To do:
Copy each line of the material below that includes the string "brown".

=== Supplied information ===

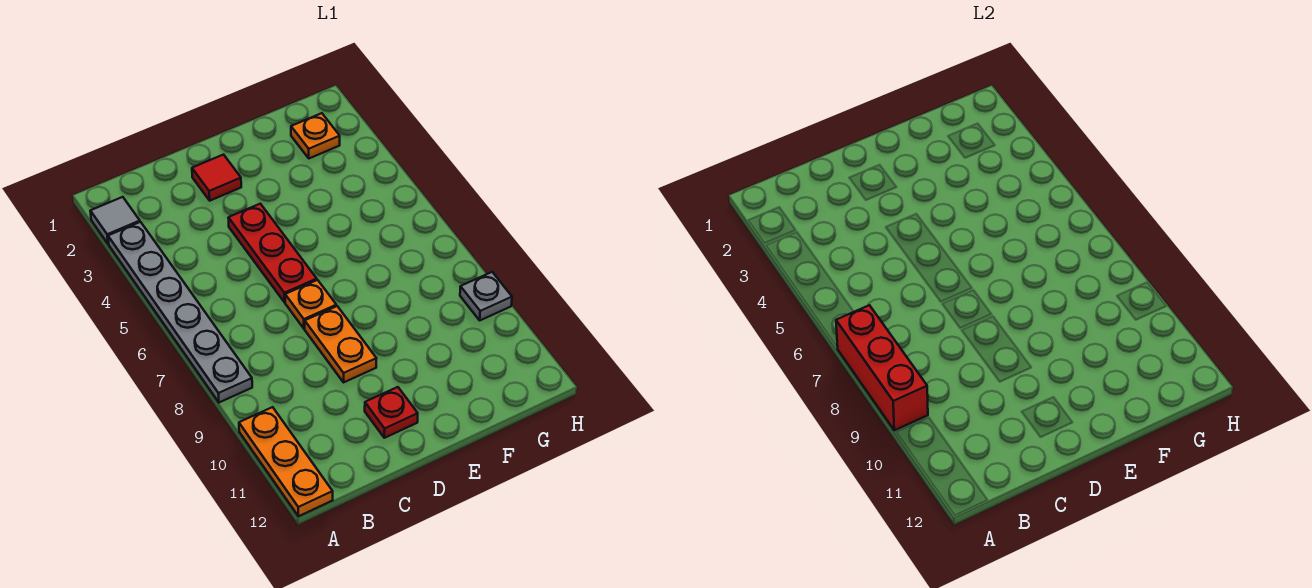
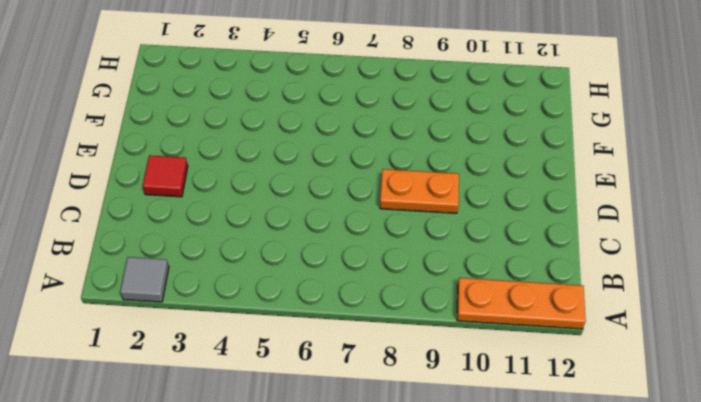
none -> grey plate A3:A8 level 1
none -> red plate D4:D6 level 1

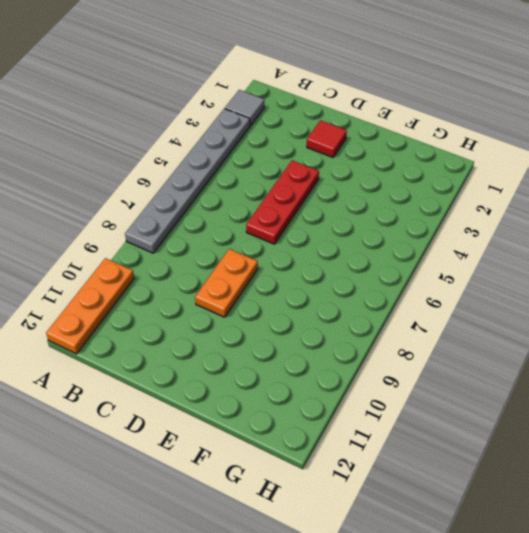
none -> orange plate D7 level 1
none -> red plate D11 level 1

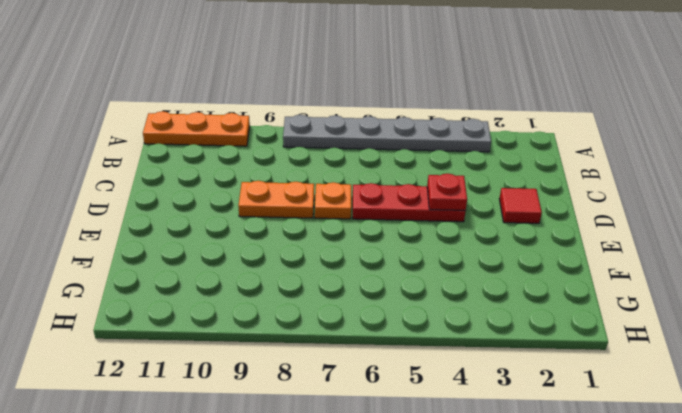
red plate D4 level 2 -> red plate D11 level 1
none -> grey tile A2 level 1
none -> orange plate G2 level 1

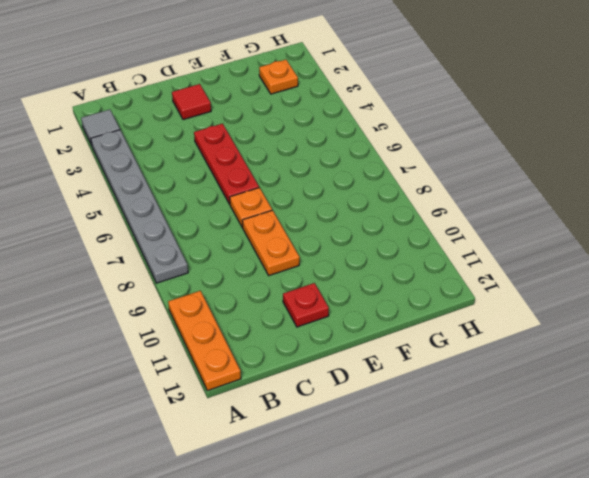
none -> grey plate H9 level 1
none -> red brick A7:A9 level 2

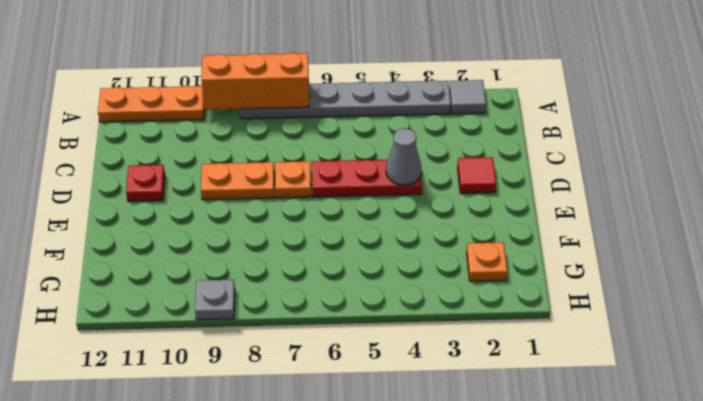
orange brick A7:A9 level 2 -> red brick A7:A9 level 2
grey cone D4 level 2 -> none

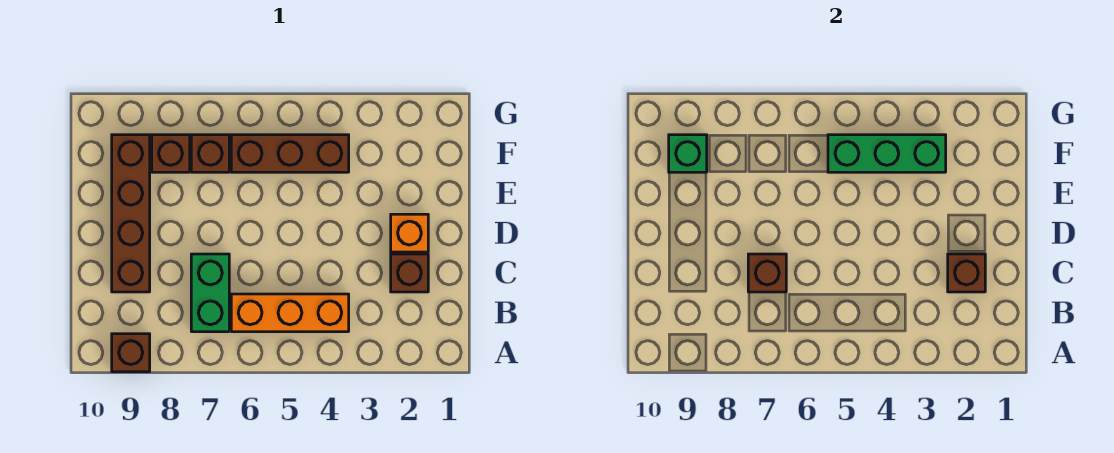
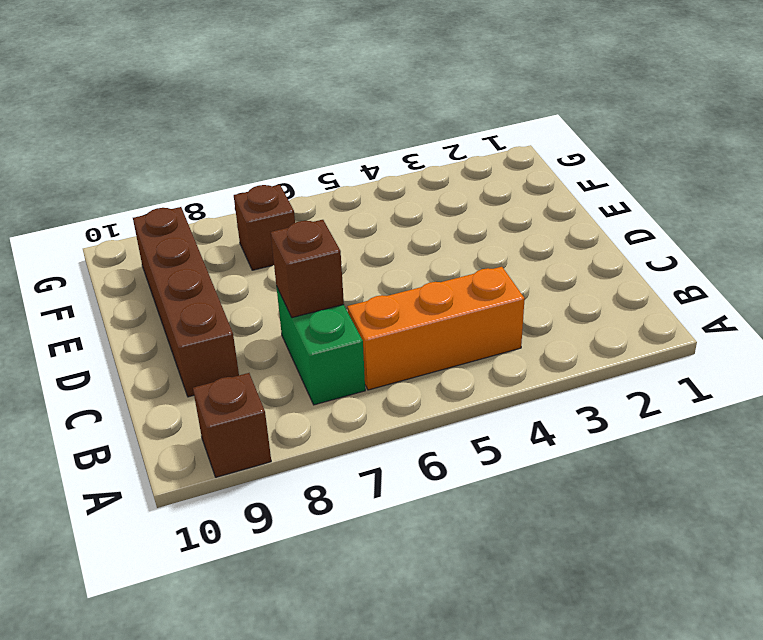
none -> brown brick C2 level 1
none -> orange brick D2 level 1
none -> brown brick F4:F6 level 1

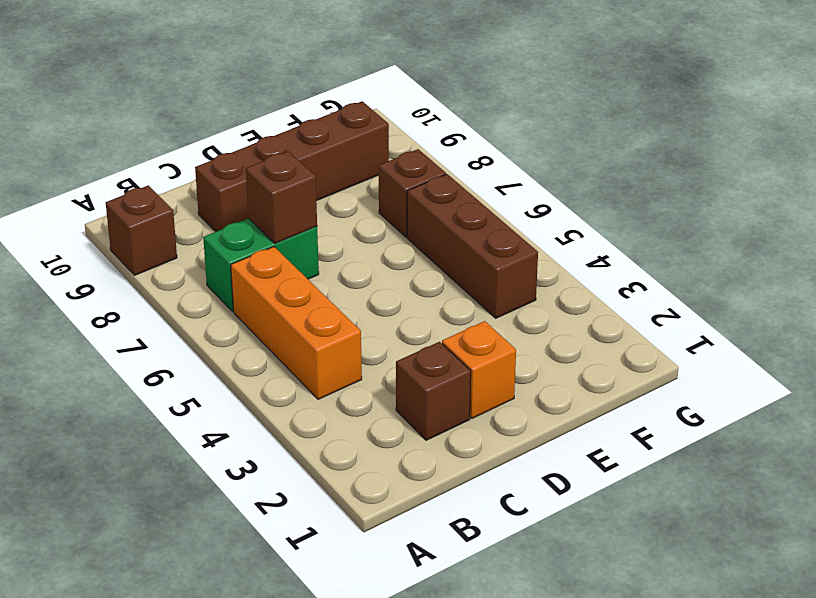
none -> brown brick F8 level 1
none -> brown brick C2 level 2
none -> green brick F3:F5 level 2

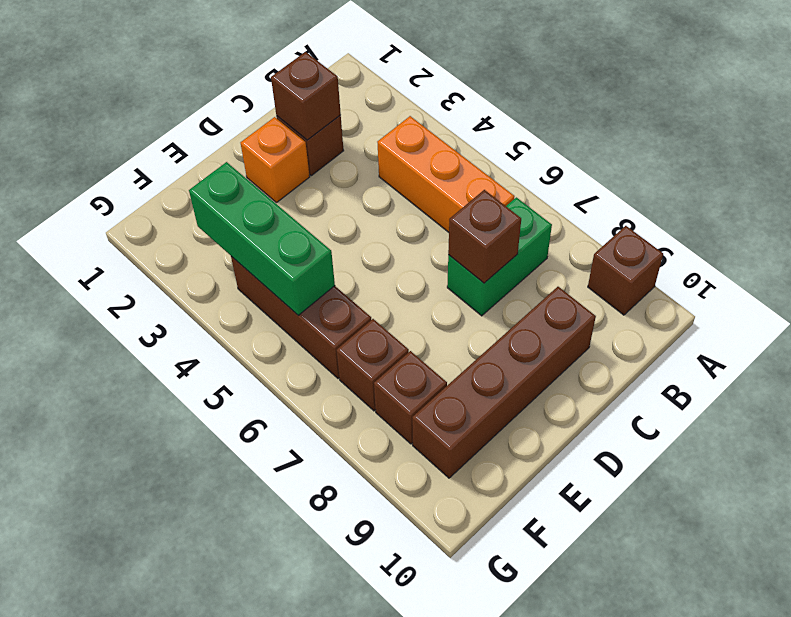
none -> green brick F9 level 2

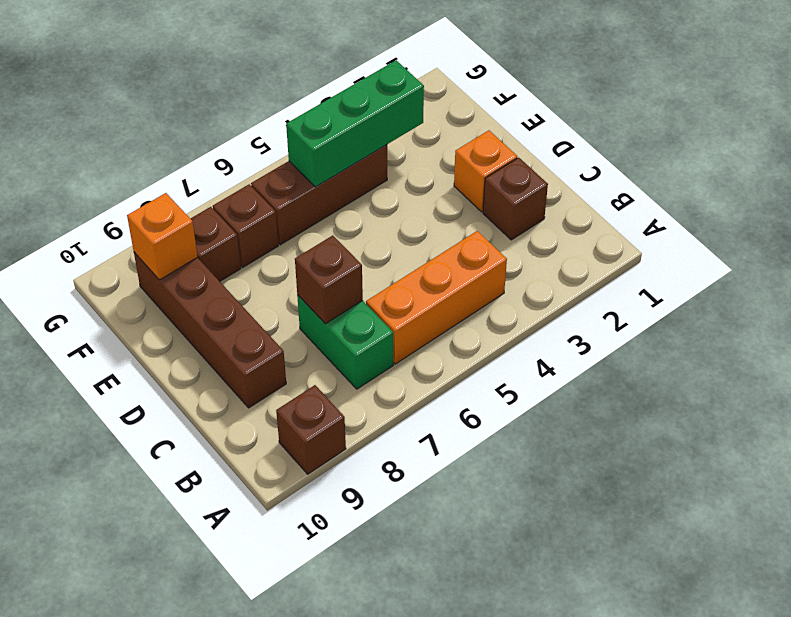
orange brick F9 level 2 -> green brick F9 level 2
none -> brown brick C2 level 2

===

Response below:
none -> brown brick C2 level 1
none -> brown brick F4:F6 level 1
none -> brown brick F8 level 1
none -> brown brick C2 level 2
none -> brown brick C2 level 2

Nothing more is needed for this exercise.